··· Study material
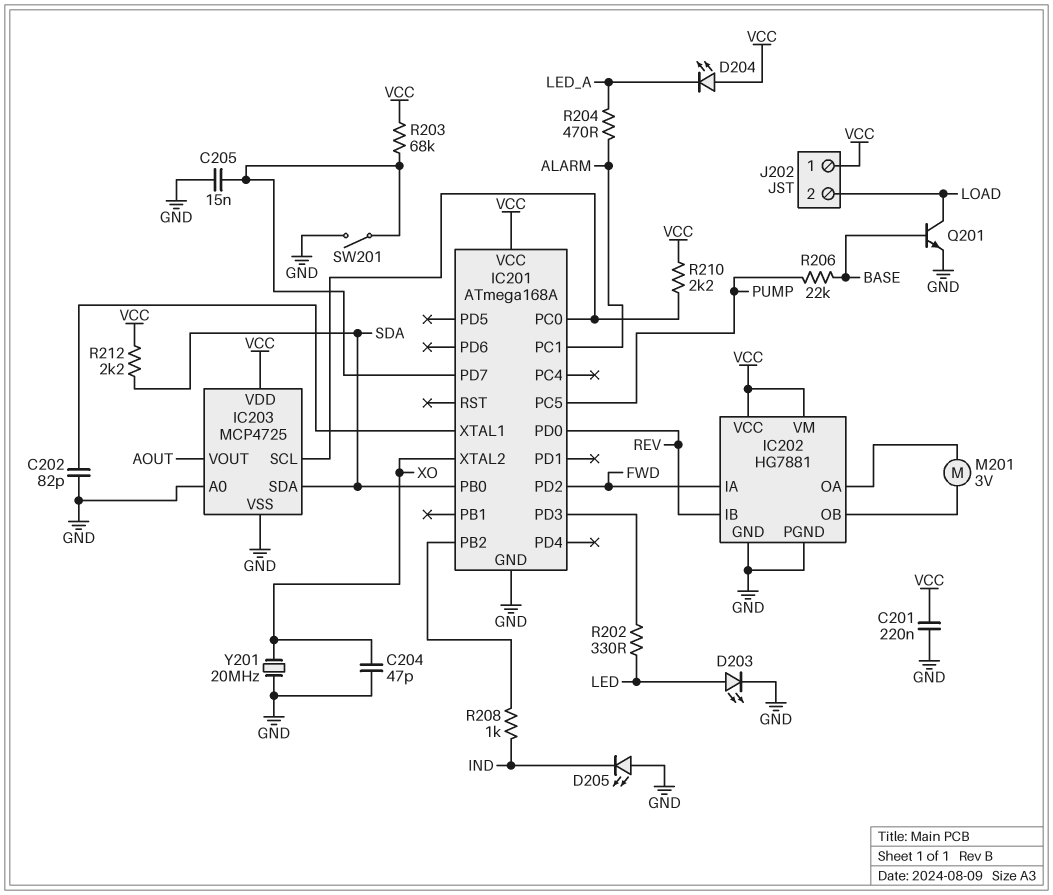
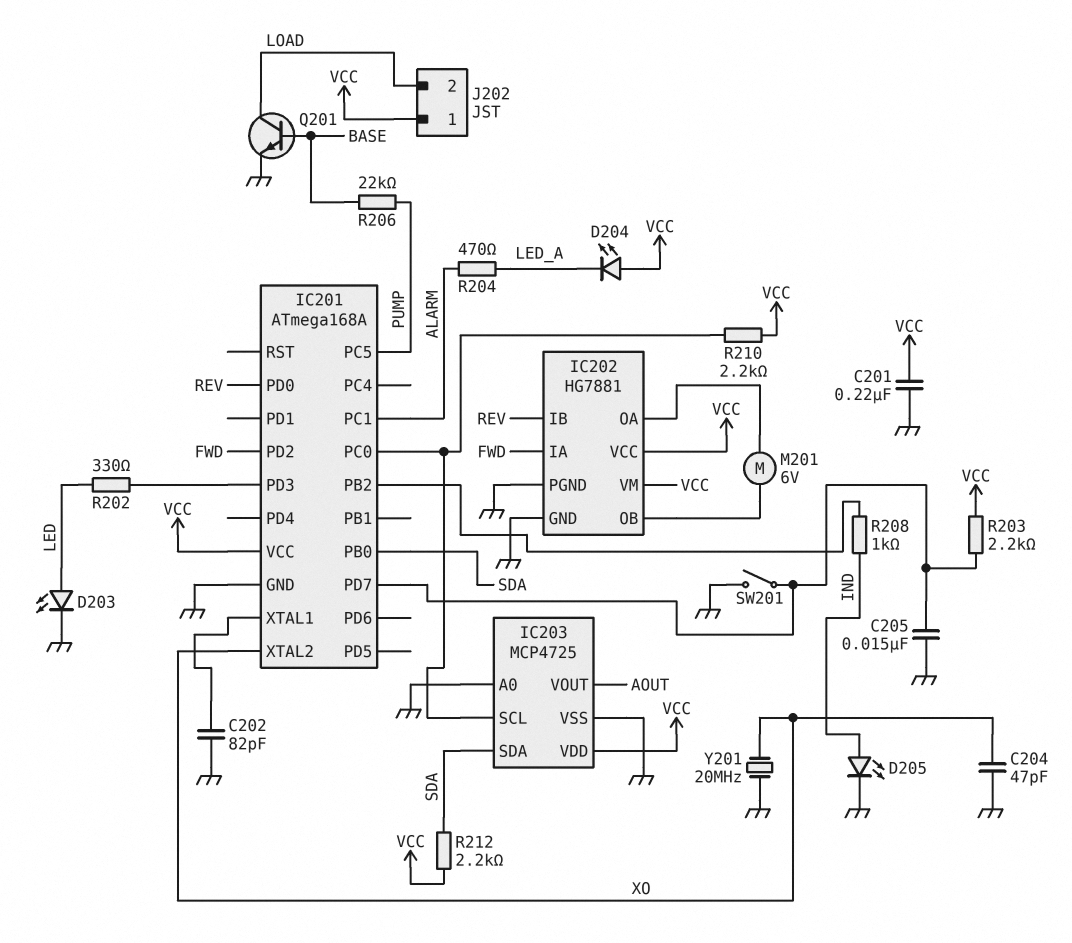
D205: LED (A GND, K IND) -> LED (A IND, K GND)
M201: motor 3V (IC202/OA, IC202/OB) -> motor 6V (IC202/OA, IC202/OB)
R203: 68k (IC201/PD7, VCC) -> 2.2k (IC201/PD7, VCC)

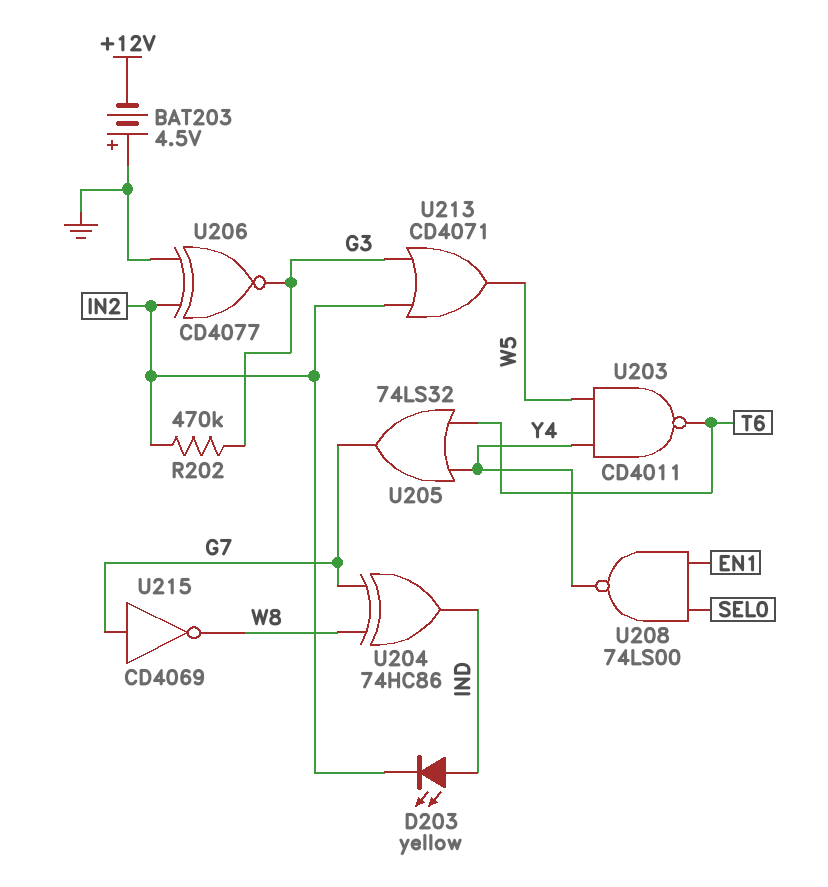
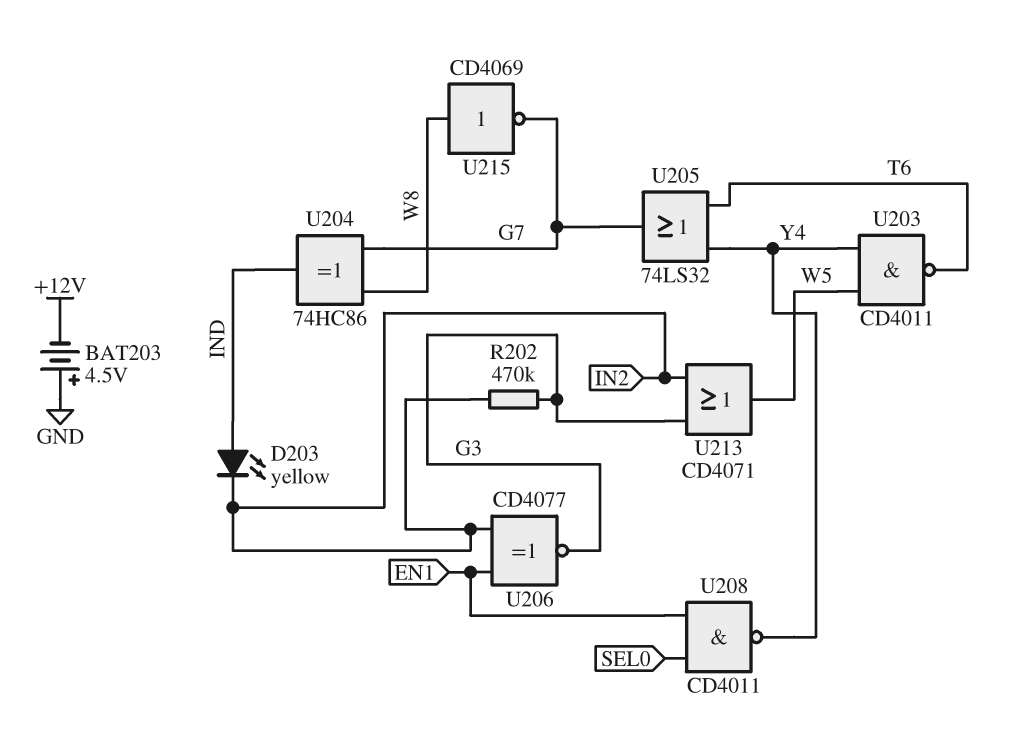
U206: XNOR CD4077 (in GND, in IN2, out G3) -> XNOR CD4077 (in EN1, in IN2, out G3)
U208: NAND 74LS00 (in EN1, in SEL0, out Y4) -> NAND CD4011 (in EN1, in SEL0, out Y4)
U215: NOT CD4069 (in G7, out W8) -> NOT CD4069 (in W8, out G7)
······
▶ [Brief]: You need to restate all of the entries above exactly and leave the pictures behind.

▶ [Result]:
D205: LED (A GND, K IND) -> LED (A IND, K GND)
M201: motor 3V (IC202/OA, IC202/OB) -> motor 6V (IC202/OA, IC202/OB)
R203: 68k (IC201/PD7, VCC) -> 2.2k (IC201/PD7, VCC)

U206: XNOR CD4077 (in GND, in IN2, out G3) -> XNOR CD4077 (in EN1, in IN2, out G3)
U208: NAND 74LS00 (in EN1, in SEL0, out Y4) -> NAND CD4011 (in EN1, in SEL0, out Y4)
U215: NOT CD4069 (in G7, out W8) -> NOT CD4069 (in W8, out G7)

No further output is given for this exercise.